## Exercise brief:
Leave out the pictures and restate the rest of the data exactly.

## Dataset entries:

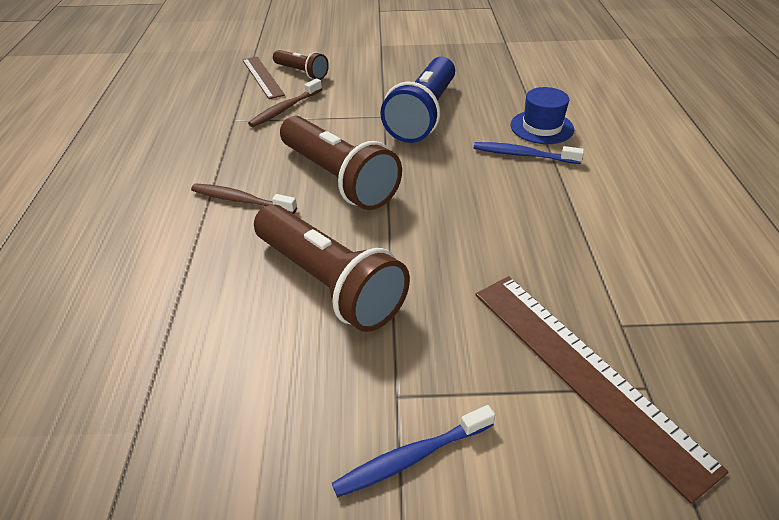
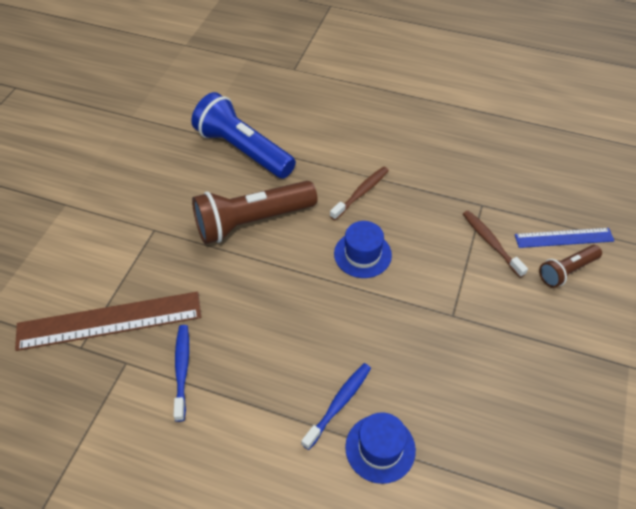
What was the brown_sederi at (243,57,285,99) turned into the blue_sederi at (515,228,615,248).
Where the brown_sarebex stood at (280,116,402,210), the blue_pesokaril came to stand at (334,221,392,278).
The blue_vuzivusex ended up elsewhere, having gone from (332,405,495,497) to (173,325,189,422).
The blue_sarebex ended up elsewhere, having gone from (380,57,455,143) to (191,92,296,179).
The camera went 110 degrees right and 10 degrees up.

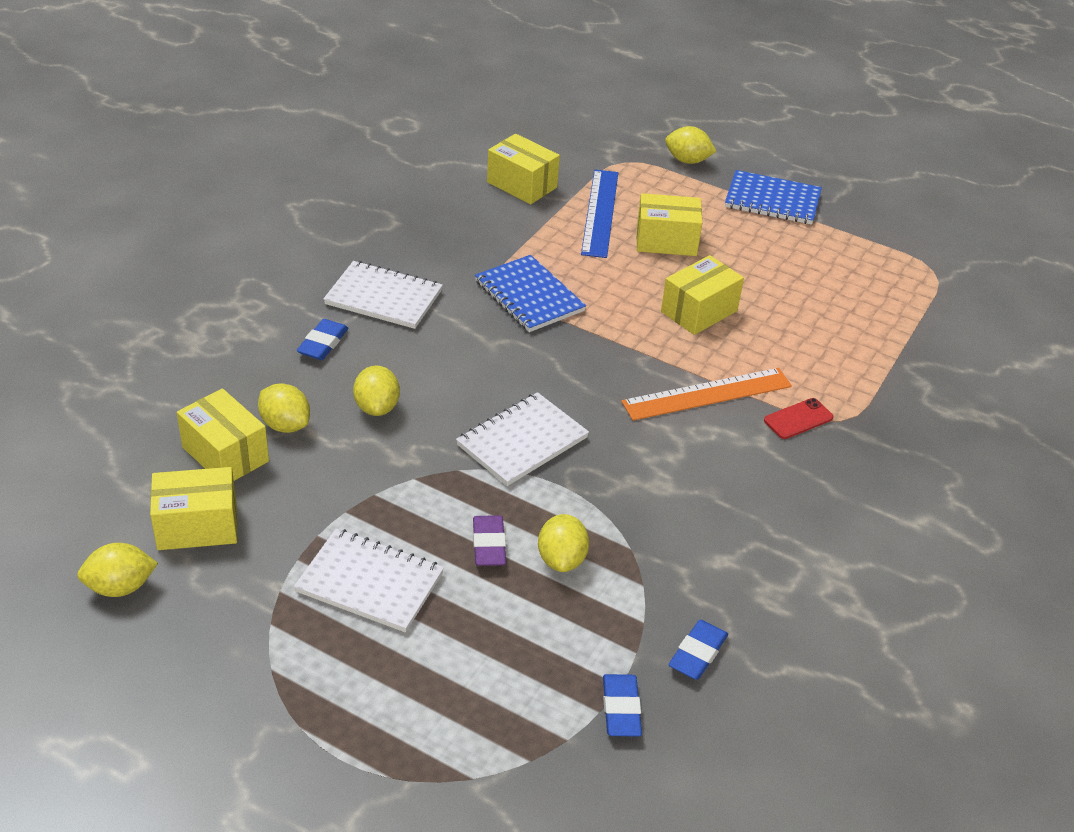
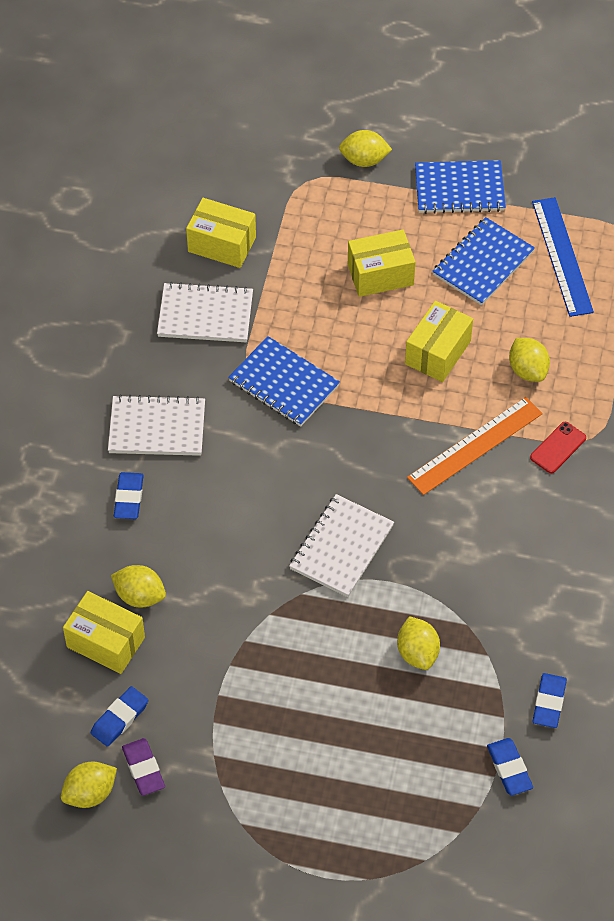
Where the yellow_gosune stood at (150,467,237,550), the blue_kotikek came to stand at (91,686,148,747).
The white_tupesotik ended up elsewhere, having gone from (294,528,444,633) to (157,282,253,342).
The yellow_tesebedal ended up elsewhere, having gone from (353,365,400,416) to (509,338,550,382).
The purple_kotikek ended up elsewhere, having gone from (473,515,506,566) to (122,738,165,796).
The blue_sederi ended up elsewhere, having gone from (581,170,618,258) to (532,197,594,317).
The second view gained the blue_tupesotik at (432,217,535,306).
The camera went 15 degrees left and 15 degrees up.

## Answer to the exercise:
What was the brown_sederi at (243,57,285,99) turned into the blue_sederi at (515,228,615,248).
Where the brown_sarebex stood at (280,116,402,210), the blue_pesokaril came to stand at (334,221,392,278).
The blue_vuzivusex ended up elsewhere, having gone from (332,405,495,497) to (173,325,189,422).
The blue_sarebex ended up elsewhere, having gone from (380,57,455,143) to (191,92,296,179).
The camera went 110 degrees right and 10 degrees up.

Where the yellow_gosune stood at (150,467,237,550), the blue_kotikek came to stand at (91,686,148,747).
The white_tupesotik ended up elsewhere, having gone from (294,528,444,633) to (157,282,253,342).
The yellow_tesebedal ended up elsewhere, having gone from (353,365,400,416) to (509,338,550,382).
The purple_kotikek ended up elsewhere, having gone from (473,515,506,566) to (122,738,165,796).
The blue_sederi ended up elsewhere, having gone from (581,170,618,258) to (532,197,594,317).
The second view gained the blue_tupesotik at (432,217,535,306).
The camera went 15 degrees left and 15 degrees up.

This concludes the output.